=== Begin Enclosure ===

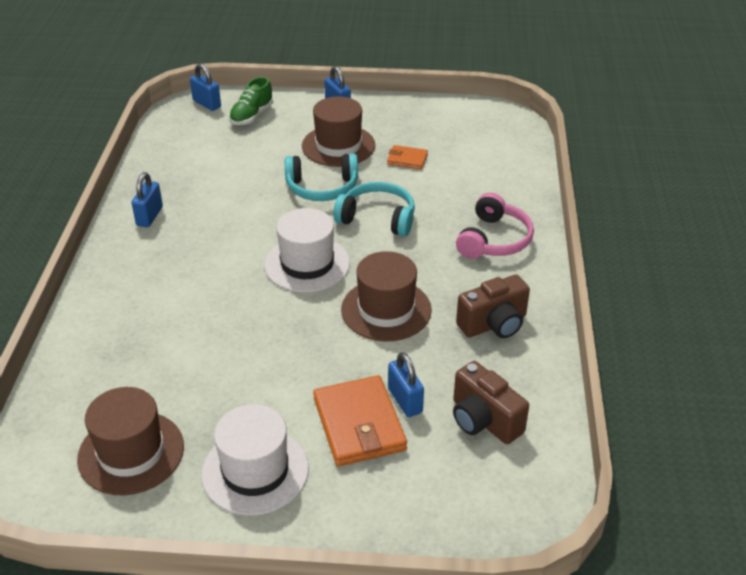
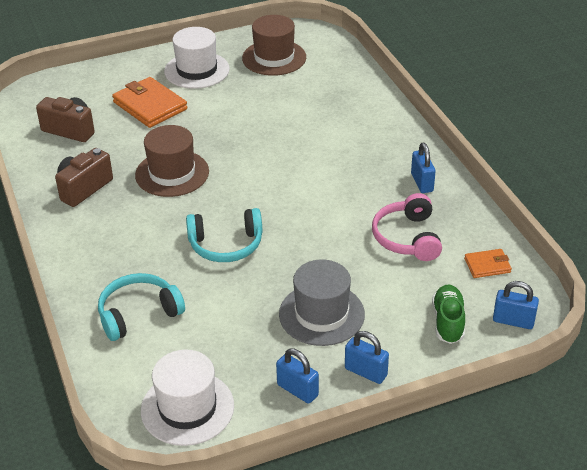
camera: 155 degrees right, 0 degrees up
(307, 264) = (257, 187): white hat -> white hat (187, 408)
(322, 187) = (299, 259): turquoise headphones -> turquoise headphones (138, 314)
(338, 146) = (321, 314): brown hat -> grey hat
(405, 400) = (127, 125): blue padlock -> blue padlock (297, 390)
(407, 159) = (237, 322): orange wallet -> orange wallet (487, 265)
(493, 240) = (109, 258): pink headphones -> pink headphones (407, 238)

=== End Enclosure ===
=== Begin Enclosure ===

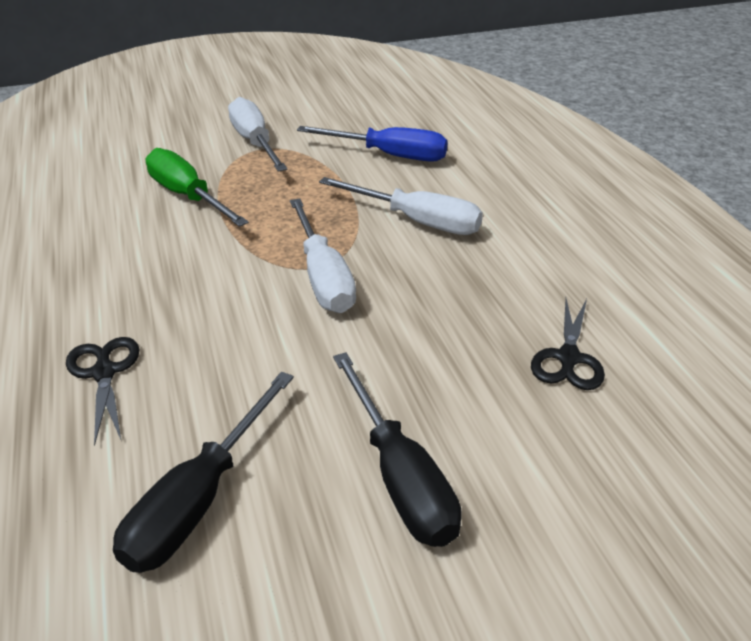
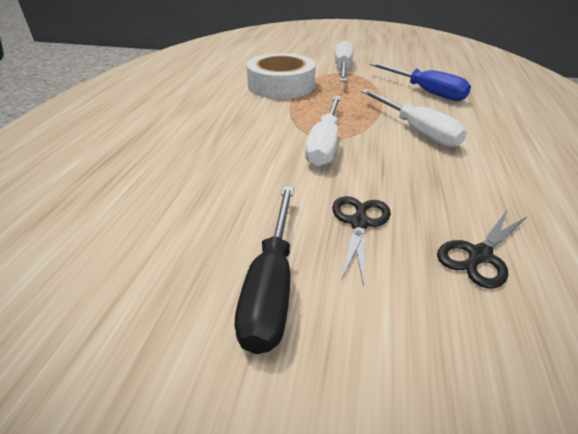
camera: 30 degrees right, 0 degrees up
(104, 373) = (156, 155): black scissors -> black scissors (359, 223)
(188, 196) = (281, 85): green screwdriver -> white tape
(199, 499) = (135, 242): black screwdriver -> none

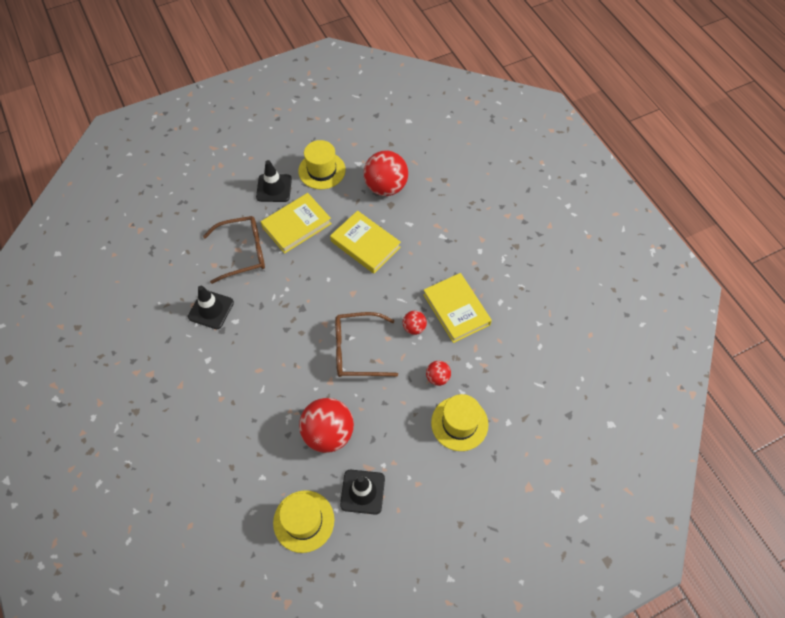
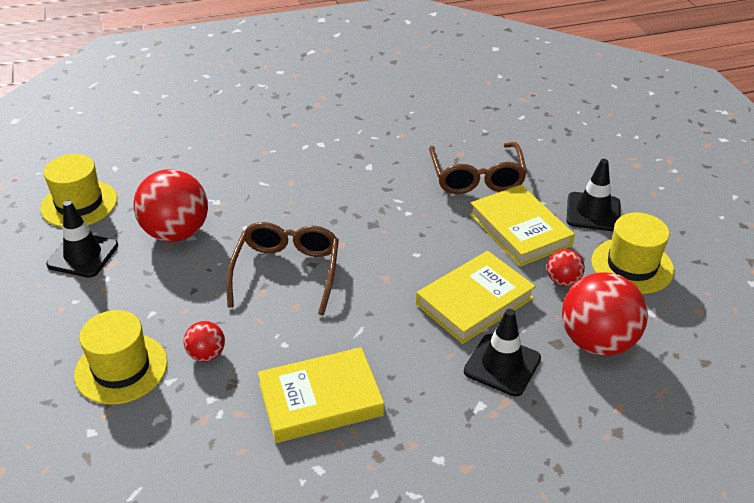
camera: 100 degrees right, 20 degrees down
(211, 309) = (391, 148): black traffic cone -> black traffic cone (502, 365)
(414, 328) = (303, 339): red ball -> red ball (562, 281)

=== End Enclosure ===

Scan the data for lines with the word "degrees". Report only how many there are.

Response below: 3